▸ **TRY IT**: Restating the data exactly is the whole task.

─── SOURCE MATERIAL ───

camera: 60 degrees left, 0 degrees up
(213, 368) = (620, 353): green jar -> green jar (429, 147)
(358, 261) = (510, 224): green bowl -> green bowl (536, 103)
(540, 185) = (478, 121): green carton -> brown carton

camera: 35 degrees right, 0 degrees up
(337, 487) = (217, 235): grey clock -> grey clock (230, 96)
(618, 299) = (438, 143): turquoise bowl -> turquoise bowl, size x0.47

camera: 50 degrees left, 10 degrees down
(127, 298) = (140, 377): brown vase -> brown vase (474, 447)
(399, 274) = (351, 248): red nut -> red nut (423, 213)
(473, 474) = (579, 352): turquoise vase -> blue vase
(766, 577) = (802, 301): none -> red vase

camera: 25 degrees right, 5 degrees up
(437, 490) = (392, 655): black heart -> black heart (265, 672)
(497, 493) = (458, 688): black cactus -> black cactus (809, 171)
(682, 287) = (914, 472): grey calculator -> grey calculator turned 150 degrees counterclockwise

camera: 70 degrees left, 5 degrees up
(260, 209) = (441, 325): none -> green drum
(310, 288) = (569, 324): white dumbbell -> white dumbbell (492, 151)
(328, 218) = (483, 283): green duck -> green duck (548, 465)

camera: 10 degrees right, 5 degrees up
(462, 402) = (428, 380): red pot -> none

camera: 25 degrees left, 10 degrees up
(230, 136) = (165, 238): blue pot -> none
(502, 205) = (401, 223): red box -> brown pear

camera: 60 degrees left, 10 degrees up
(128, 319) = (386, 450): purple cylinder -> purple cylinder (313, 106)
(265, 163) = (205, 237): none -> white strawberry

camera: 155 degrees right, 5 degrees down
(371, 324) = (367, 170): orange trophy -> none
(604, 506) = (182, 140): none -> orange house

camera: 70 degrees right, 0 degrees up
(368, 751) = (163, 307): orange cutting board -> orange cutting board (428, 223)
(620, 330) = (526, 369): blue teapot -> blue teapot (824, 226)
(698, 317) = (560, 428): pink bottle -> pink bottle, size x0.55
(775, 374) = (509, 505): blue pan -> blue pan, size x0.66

───

▸ **RESULT FOR THIS EXERCISE**:
camera: 60 degrees left, 0 degrees up
(213, 368) = (620, 353): green jar -> green jar (429, 147)
(358, 261) = (510, 224): green bowl -> green bowl (536, 103)
(540, 185) = (478, 121): green carton -> brown carton

camera: 35 degrees right, 0 degrees up
(337, 487) = (217, 235): grey clock -> grey clock (230, 96)
(618, 299) = (438, 143): turquoise bowl -> turquoise bowl, size x0.47

camera: 50 degrees left, 10 degrees down
(127, 298) = (140, 377): brown vase -> brown vase (474, 447)
(399, 274) = (351, 248): red nut -> red nut (423, 213)
(473, 474) = (579, 352): turquoise vase -> blue vase
(766, 577) = (802, 301): none -> red vase

camera: 25 degrees right, 5 degrees up
(437, 490) = (392, 655): black heart -> black heart (265, 672)
(497, 493) = (458, 688): black cactus -> black cactus (809, 171)
(682, 287) = (914, 472): grey calculator -> grey calculator turned 150 degrees counterclockwise

camera: 70 degrees left, 5 degrees up
(260, 209) = (441, 325): none -> green drum
(310, 288) = (569, 324): white dumbbell -> white dumbbell (492, 151)
(328, 218) = (483, 283): green duck -> green duck (548, 465)

camera: 10 degrees right, 5 degrees up
(462, 402) = (428, 380): red pot -> none

camera: 25 degrees left, 10 degrees up
(230, 136) = (165, 238): blue pot -> none
(502, 205) = (401, 223): red box -> brown pear

camera: 60 degrees left, 10 degrees up
(128, 319) = (386, 450): purple cylinder -> purple cylinder (313, 106)
(265, 163) = (205, 237): none -> white strawberry

camera: 155 degrees right, 5 degrees down
(371, 324) = (367, 170): orange trophy -> none
(604, 506) = (182, 140): none -> orange house

camera: 70 degrees right, 0 degrees up
(368, 751) = (163, 307): orange cutting board -> orange cutting board (428, 223)
(620, 330) = (526, 369): blue teapot -> blue teapot (824, 226)
(698, 317) = (560, 428): pink bottle -> pink bottle, size x0.55
(775, 374) = (509, 505): blue pan -> blue pan, size x0.66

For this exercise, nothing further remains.